BRIEF - Everything in the records must be reproduced exactly, except for the pictures.

RECORD EXCERPTS -
........

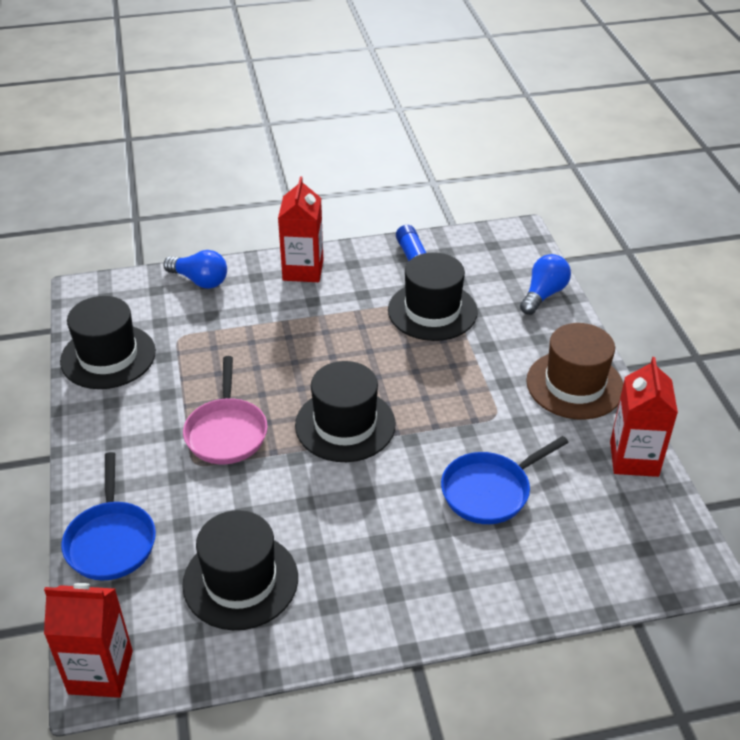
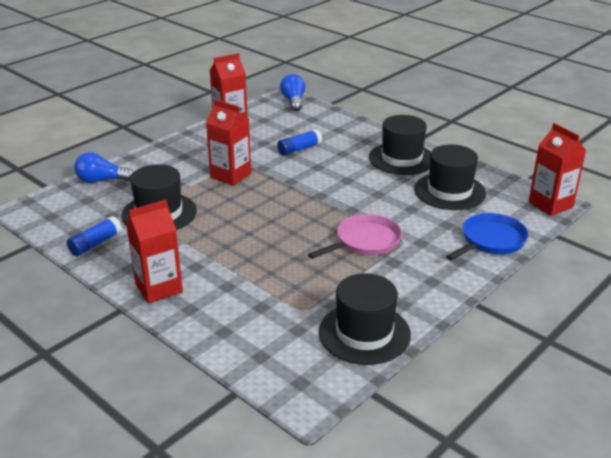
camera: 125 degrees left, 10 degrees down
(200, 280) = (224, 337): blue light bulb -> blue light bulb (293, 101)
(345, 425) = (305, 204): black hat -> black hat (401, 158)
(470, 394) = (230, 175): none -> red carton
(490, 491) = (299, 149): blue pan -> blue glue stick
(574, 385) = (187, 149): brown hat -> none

........

RESPONSE -
camera: 125 degrees left, 10 degrees down
(200, 280) = (224, 337): blue light bulb -> blue light bulb (293, 101)
(345, 425) = (305, 204): black hat -> black hat (401, 158)
(470, 394) = (230, 175): none -> red carton
(490, 491) = (299, 149): blue pan -> blue glue stick
(574, 385) = (187, 149): brown hat -> none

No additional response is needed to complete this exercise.